## Required work
Search the material for the word "degrees" and copy every line in which it occurs.

## Source information
--*--
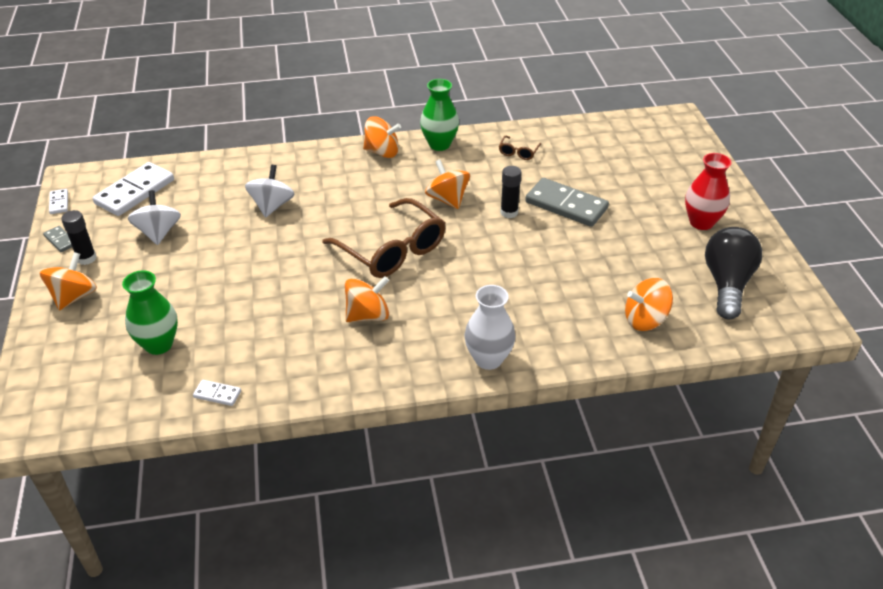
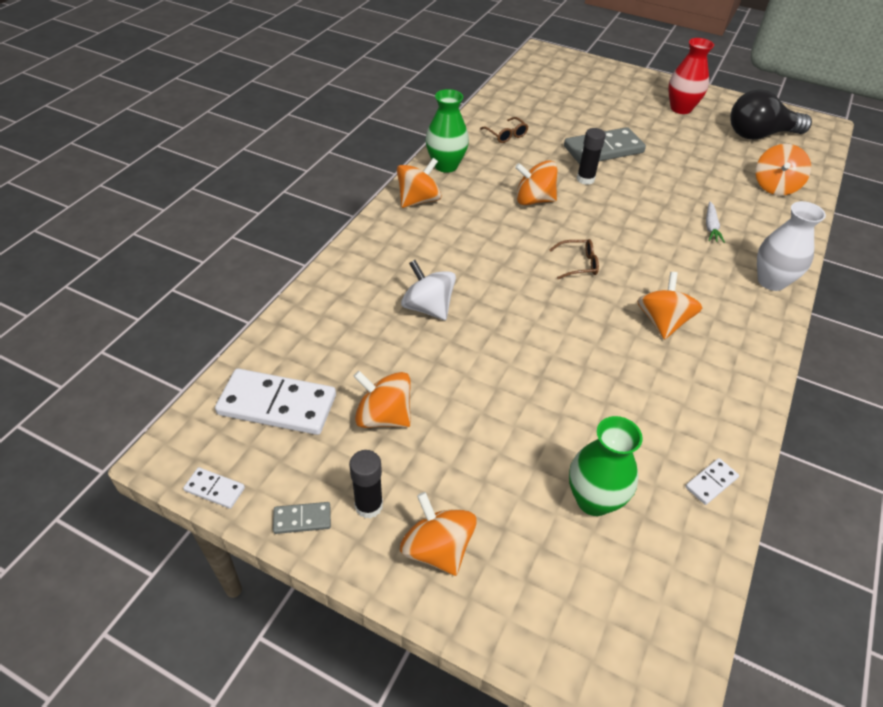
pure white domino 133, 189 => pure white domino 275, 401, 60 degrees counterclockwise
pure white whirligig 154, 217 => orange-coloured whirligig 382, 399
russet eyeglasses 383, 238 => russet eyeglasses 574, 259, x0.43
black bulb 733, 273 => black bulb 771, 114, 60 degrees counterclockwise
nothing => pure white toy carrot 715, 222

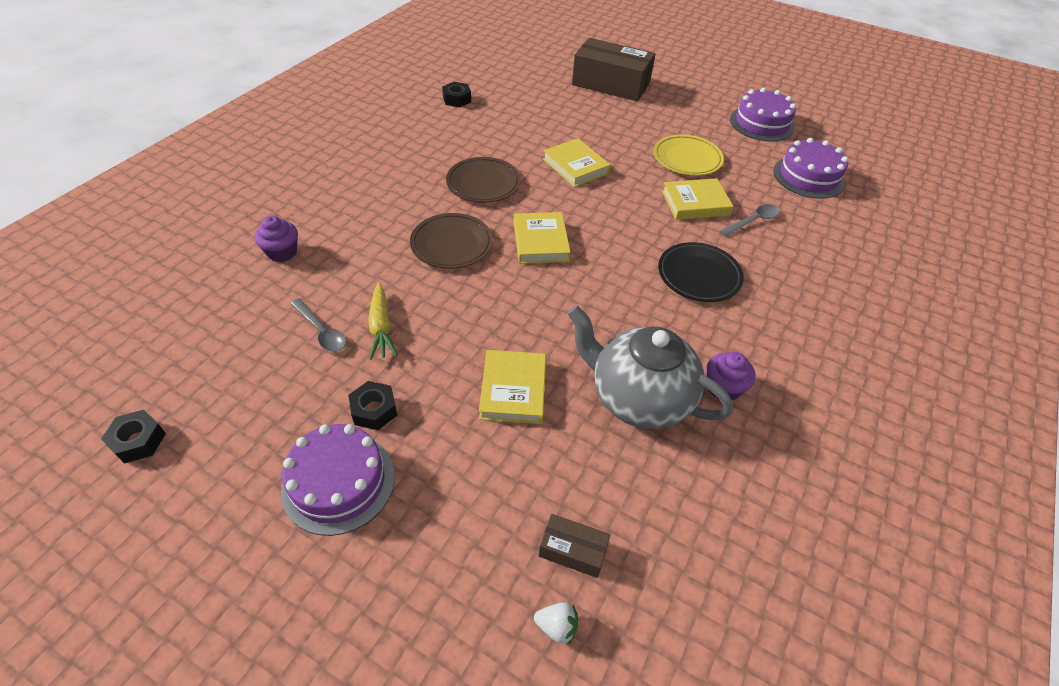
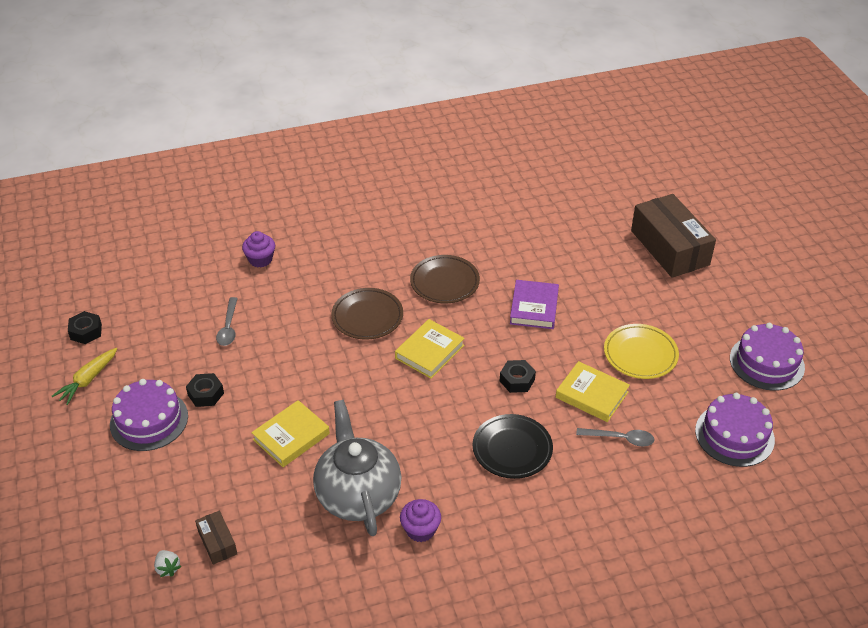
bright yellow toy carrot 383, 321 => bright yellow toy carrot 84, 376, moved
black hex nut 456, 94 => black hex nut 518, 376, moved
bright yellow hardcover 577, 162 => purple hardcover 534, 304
--*--
## Output of the exercise
pure white domino 133, 189 => pure white domino 275, 401, 60 degrees counterclockwise
black bulb 733, 273 => black bulb 771, 114, 60 degrees counterclockwise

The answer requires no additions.